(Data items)
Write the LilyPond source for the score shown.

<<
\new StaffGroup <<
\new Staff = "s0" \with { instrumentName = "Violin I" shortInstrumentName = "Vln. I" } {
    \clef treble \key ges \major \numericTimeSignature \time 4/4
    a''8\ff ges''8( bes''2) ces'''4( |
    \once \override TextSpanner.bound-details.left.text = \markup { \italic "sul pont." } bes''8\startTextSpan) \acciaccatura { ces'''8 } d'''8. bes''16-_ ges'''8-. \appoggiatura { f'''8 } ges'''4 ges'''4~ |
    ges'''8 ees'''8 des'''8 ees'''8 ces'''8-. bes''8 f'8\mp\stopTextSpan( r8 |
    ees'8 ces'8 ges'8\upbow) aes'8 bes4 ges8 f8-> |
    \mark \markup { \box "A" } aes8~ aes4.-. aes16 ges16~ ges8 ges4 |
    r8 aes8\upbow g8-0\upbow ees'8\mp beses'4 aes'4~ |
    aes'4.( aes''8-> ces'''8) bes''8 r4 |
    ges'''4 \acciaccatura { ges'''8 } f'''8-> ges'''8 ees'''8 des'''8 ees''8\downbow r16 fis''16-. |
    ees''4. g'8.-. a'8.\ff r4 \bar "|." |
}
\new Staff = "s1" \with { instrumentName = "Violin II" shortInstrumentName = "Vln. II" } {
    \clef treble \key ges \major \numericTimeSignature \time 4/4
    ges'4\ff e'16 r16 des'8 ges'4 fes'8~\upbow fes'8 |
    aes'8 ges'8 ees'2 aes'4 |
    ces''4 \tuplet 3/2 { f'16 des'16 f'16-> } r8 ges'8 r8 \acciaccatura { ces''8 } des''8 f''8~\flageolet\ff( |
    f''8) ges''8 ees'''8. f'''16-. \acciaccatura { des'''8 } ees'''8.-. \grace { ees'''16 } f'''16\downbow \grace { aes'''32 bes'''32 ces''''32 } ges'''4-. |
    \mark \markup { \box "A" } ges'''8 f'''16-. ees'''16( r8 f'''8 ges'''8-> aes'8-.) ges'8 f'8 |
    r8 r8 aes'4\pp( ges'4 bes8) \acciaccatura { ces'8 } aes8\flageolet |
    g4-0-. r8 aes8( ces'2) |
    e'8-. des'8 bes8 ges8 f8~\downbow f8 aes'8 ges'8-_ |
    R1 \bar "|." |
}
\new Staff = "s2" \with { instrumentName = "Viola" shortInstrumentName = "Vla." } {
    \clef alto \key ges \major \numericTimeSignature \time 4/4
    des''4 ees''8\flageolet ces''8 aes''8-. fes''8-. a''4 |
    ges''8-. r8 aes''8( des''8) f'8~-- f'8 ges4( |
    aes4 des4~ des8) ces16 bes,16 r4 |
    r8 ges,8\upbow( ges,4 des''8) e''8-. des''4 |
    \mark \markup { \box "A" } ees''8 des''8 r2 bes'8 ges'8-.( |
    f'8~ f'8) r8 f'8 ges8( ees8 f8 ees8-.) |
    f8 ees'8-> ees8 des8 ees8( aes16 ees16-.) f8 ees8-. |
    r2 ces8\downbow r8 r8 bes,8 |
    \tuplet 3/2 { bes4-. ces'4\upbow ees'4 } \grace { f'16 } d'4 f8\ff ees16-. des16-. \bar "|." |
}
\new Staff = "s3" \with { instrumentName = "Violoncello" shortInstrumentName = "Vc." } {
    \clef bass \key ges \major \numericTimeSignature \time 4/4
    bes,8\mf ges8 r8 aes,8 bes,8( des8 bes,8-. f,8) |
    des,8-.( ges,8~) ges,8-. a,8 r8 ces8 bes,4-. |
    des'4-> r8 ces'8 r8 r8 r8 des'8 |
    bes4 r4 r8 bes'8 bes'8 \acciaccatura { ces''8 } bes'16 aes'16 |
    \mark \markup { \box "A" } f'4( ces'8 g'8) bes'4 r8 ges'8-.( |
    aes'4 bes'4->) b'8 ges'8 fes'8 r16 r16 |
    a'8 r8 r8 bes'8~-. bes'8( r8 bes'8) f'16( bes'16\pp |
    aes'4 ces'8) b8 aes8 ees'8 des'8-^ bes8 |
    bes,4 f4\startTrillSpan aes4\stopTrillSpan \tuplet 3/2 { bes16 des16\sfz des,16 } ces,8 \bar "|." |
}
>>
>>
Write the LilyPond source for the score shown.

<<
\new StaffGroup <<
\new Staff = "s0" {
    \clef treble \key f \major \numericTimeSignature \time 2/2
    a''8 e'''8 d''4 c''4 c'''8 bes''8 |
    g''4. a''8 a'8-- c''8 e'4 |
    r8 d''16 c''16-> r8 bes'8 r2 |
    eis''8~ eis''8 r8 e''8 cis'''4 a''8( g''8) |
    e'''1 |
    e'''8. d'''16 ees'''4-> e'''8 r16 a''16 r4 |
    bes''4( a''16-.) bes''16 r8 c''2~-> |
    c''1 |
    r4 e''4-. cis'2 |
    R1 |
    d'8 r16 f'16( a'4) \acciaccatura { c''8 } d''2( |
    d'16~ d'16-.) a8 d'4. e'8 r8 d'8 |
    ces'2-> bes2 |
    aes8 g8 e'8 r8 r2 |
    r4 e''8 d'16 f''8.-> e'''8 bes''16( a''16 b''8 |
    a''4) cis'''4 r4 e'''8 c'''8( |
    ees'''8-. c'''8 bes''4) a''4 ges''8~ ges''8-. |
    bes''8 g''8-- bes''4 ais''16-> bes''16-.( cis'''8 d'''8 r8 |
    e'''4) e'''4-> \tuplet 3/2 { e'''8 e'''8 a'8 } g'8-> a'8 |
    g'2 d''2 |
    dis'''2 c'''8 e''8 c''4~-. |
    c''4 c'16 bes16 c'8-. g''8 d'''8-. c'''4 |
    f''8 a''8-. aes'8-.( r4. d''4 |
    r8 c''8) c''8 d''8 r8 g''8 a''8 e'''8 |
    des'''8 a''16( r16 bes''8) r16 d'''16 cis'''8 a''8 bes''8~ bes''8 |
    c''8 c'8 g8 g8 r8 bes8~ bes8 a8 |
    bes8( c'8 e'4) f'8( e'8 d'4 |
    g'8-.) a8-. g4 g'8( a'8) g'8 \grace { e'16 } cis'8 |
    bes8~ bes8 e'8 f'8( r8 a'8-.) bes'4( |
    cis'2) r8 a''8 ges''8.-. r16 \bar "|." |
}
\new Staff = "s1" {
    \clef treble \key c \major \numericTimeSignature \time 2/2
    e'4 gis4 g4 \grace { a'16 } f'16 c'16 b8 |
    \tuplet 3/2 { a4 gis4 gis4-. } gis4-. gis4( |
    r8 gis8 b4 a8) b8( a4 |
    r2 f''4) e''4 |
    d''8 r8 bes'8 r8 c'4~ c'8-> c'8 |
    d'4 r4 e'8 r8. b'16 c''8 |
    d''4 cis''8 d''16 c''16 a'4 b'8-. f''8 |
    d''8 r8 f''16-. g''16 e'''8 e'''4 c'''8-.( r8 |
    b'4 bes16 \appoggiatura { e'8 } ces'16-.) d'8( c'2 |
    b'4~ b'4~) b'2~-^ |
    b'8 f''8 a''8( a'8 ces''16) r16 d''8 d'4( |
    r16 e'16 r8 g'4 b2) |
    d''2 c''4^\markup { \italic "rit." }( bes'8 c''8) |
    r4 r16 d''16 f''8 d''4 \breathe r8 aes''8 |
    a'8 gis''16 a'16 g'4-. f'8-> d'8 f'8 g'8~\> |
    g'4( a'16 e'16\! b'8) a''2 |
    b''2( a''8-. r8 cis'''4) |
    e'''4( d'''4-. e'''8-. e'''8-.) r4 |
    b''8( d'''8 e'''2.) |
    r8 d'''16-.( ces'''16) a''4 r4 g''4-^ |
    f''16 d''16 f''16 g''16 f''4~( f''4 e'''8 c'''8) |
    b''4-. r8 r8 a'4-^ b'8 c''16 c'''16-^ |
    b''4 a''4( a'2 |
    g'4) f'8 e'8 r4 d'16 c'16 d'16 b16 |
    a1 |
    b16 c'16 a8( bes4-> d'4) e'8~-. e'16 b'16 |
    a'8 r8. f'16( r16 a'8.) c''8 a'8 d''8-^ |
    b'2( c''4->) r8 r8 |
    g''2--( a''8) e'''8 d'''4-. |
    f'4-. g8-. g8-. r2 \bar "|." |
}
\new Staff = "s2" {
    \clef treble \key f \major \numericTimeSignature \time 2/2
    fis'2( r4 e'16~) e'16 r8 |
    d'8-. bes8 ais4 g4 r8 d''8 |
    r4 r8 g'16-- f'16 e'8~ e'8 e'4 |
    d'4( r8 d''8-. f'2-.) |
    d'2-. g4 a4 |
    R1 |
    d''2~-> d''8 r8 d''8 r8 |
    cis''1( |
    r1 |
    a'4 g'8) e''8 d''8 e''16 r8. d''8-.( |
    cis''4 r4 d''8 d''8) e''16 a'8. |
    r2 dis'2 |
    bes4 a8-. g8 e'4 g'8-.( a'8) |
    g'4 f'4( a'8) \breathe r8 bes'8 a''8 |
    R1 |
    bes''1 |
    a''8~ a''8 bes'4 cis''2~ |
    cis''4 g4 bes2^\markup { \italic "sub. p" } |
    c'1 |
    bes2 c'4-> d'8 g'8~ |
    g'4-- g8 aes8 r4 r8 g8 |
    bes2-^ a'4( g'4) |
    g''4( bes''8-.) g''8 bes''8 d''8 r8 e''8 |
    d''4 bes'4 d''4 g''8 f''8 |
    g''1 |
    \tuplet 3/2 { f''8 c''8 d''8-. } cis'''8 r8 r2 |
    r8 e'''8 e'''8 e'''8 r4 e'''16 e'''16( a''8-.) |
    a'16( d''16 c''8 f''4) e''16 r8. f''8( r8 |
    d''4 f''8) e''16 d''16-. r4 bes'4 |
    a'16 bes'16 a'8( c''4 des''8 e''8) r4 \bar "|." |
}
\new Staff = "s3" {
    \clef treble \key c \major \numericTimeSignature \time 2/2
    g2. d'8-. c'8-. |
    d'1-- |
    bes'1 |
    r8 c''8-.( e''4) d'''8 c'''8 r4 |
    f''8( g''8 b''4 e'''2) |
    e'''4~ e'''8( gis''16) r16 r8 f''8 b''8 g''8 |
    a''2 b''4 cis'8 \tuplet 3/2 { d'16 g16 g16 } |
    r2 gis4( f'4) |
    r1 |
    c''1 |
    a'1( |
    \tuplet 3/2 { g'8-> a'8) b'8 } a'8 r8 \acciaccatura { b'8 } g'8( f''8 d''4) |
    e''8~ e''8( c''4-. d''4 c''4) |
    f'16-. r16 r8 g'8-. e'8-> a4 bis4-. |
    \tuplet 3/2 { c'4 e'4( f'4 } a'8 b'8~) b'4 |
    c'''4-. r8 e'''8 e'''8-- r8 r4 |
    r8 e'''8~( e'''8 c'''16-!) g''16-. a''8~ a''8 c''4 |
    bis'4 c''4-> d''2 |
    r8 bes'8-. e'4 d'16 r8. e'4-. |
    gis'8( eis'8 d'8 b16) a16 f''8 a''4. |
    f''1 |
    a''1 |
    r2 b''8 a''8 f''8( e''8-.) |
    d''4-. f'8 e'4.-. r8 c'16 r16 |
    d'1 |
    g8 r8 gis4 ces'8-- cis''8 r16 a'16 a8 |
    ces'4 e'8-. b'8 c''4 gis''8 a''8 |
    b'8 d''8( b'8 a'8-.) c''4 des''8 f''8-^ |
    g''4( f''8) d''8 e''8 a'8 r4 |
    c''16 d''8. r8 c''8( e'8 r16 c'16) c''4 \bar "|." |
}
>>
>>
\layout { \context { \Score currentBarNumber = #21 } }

--- Your objective ---
Count how many lines of the listing contain the string "italic". Reply with the number alone.

--- Response ---
3